Structured diff data
··········

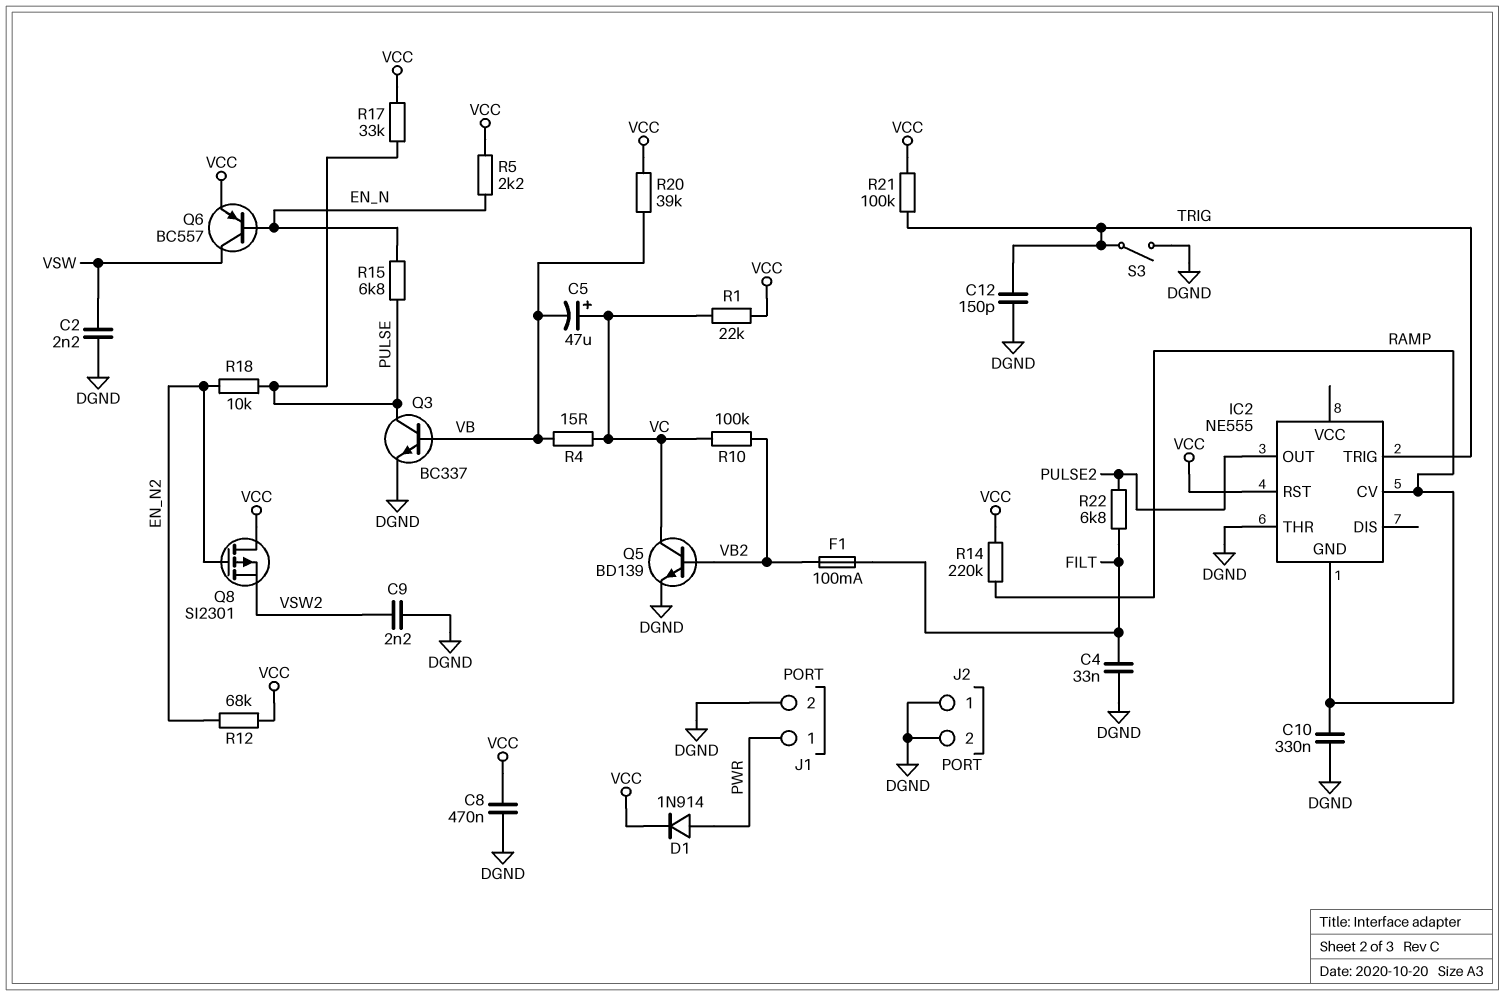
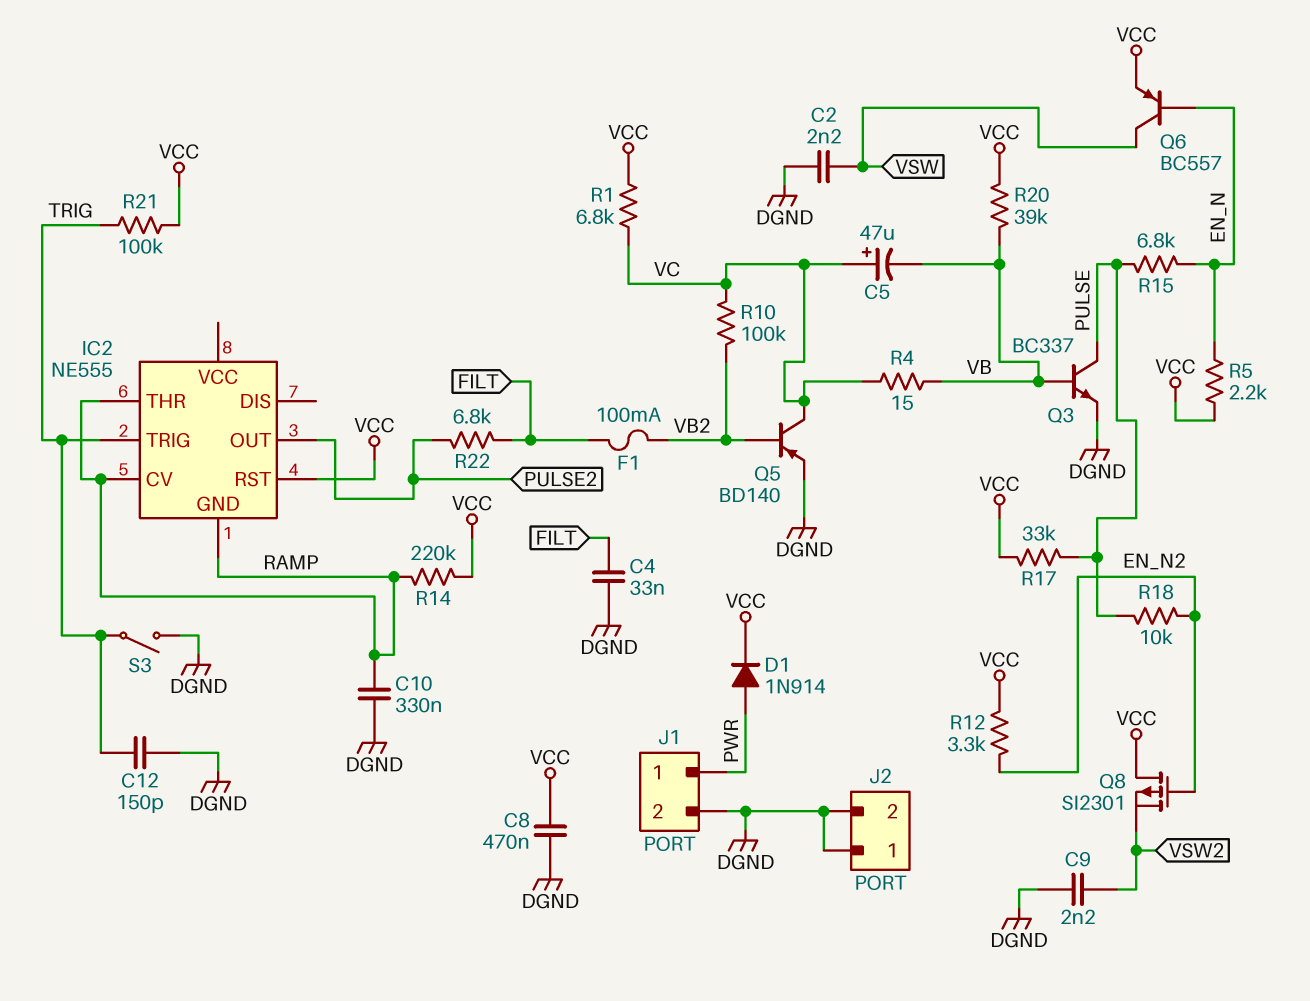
IC2 pin THR: DGND -> RAMP
Q5: NPN BD139 (B VB2, C VC, E DGND) -> PNP BD140 (B VB2, C VC, E DGND)
R1: 22k (VC, VCC) -> 6.8k (VC, VCC)
R12: 68k (EN_N2, VCC) -> 3.3k (EN_N2, VCC)

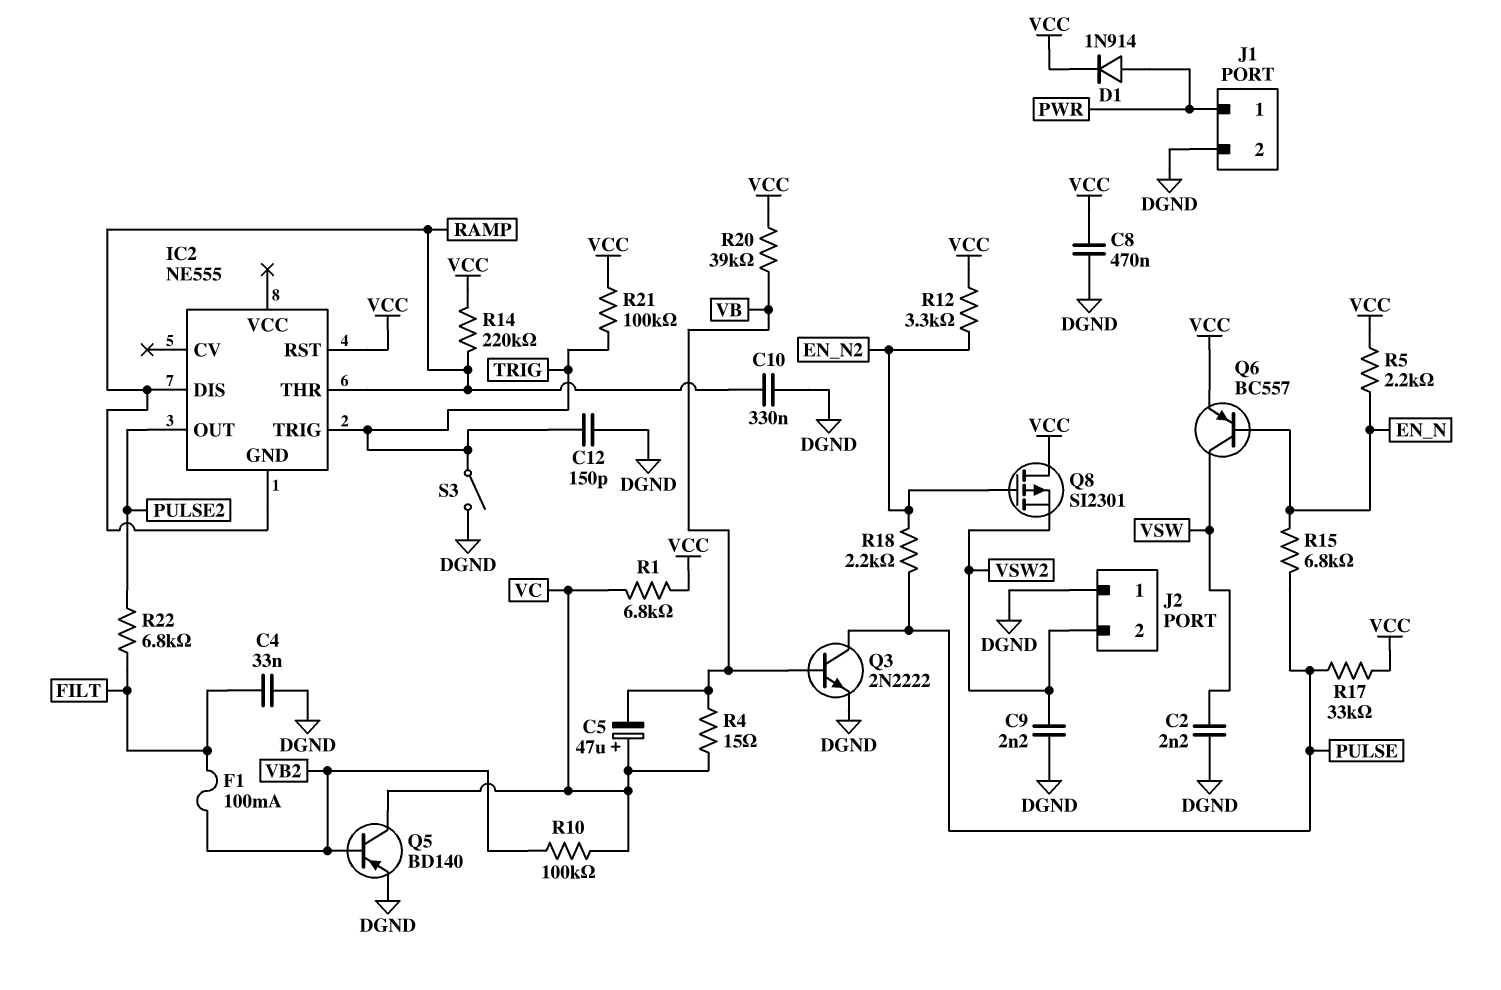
IC2 pin CV: RAMP -> none
IC2 pin DIS: none -> RAMP
J2 pin 2: DGND -> VSW2
Q3: NPN BC337 (B VB, C PULSE, E DGND) -> NPN 2N2222 (B VB, C PULSE, E DGND)
R18: 10k (EN_N2, PULSE) -> 2.2k (EN_N2, PULSE)

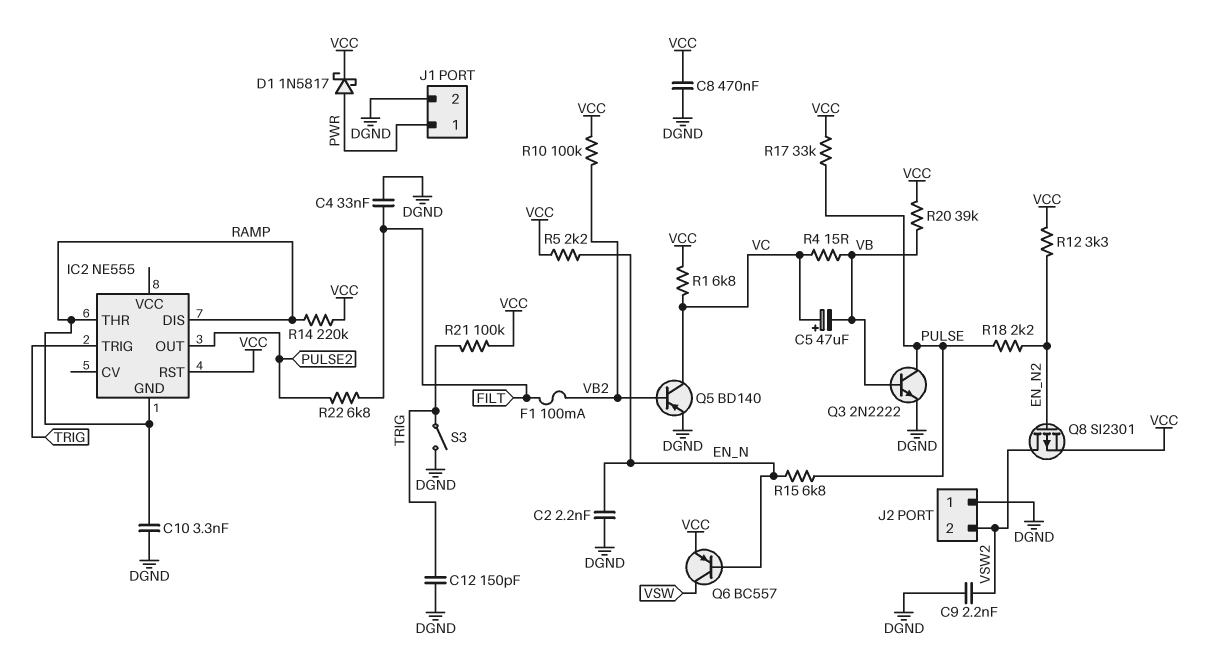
C2: 2.2nF (DGND, VSW) -> 2.2nF (DGND, EN_N)
C10: 330nF (DGND, RAMP) -> 3.3nF (DGND, RAMP)
D1: diode 1N914 (A PWR, K VCC) -> schottky 1N5817 (A PWR, K VCC)
Q8: PMOS SI2301 (G EN_N2, D VCC, S VSW2) -> PMOS SI2301 (G EN_N2, D VSW2, S VCC)
R10: 100k (VB2, VC) -> 100k (VB2, VCC)

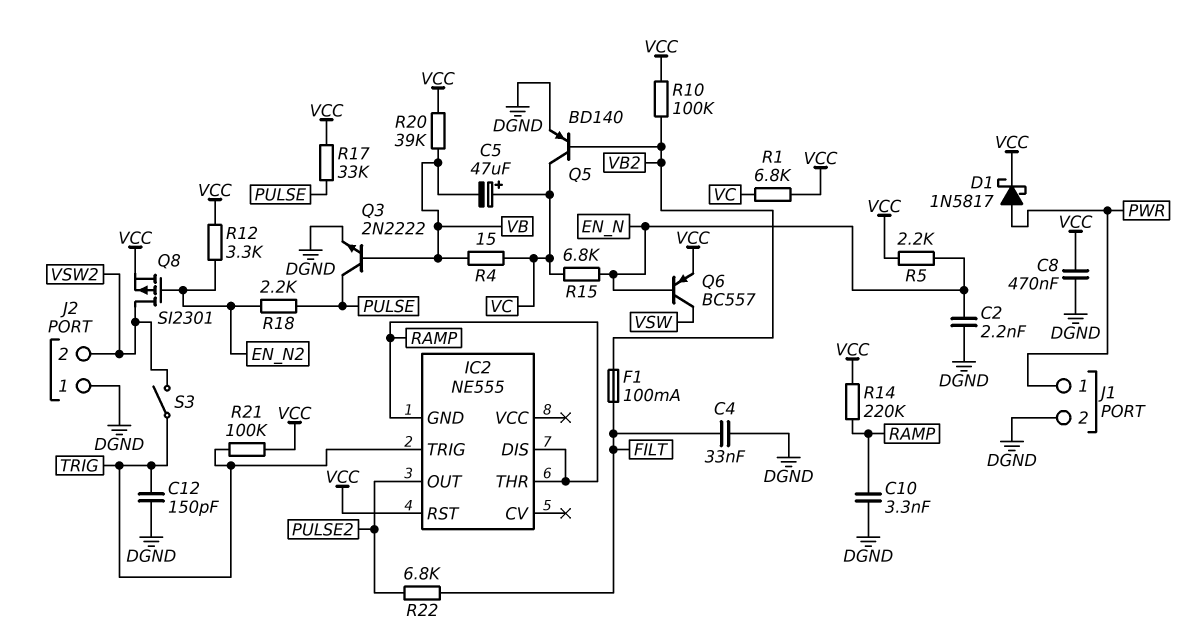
C9: 2.2nF (DGND, VSW2) -> none
R15: 6.8k (EN_N, PULSE) -> 6.8k (EN_N, VC)
S3: switch (DGND, TRIG) -> switch (TRIG, VSW2)

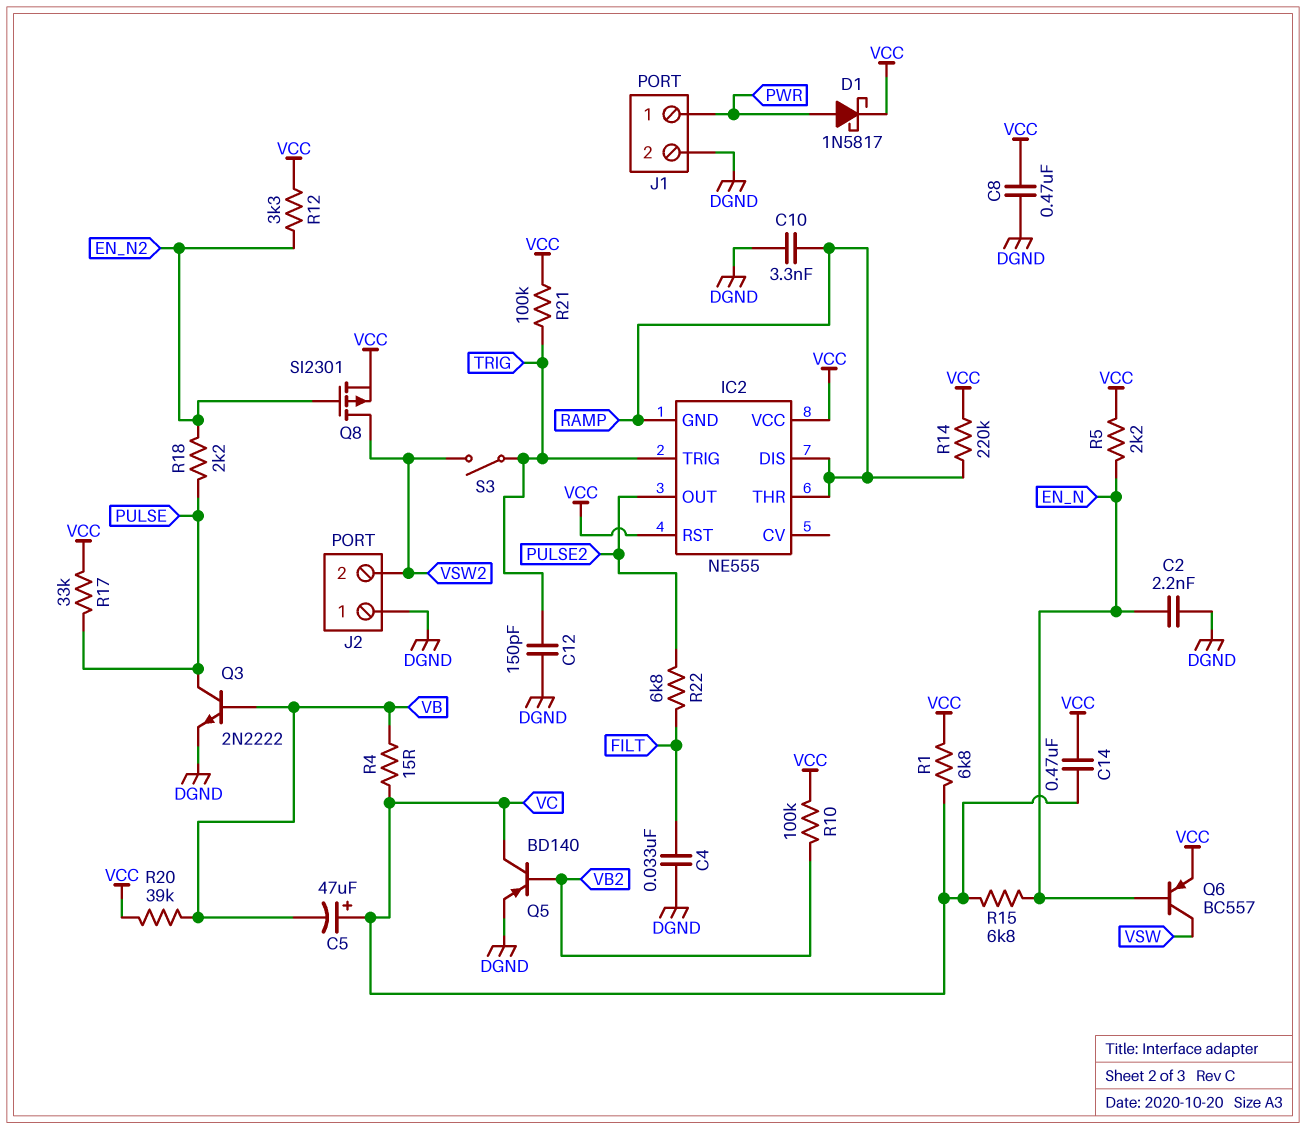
C14: none -> 470nF (VC, VCC)
F1: 100mA (FILT, VB2) -> none
IC2 pin VCC: none -> VCC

··········

__TASK__
When the entries above show the word "RAMP" in a line, copy that line out.

__WRITTEN RESPONSE__
IC2 pin THR: DGND -> RAMP
IC2 pin CV: RAMP -> none
IC2 pin DIS: none -> RAMP
C10: 330nF (DGND, RAMP) -> 3.3nF (DGND, RAMP)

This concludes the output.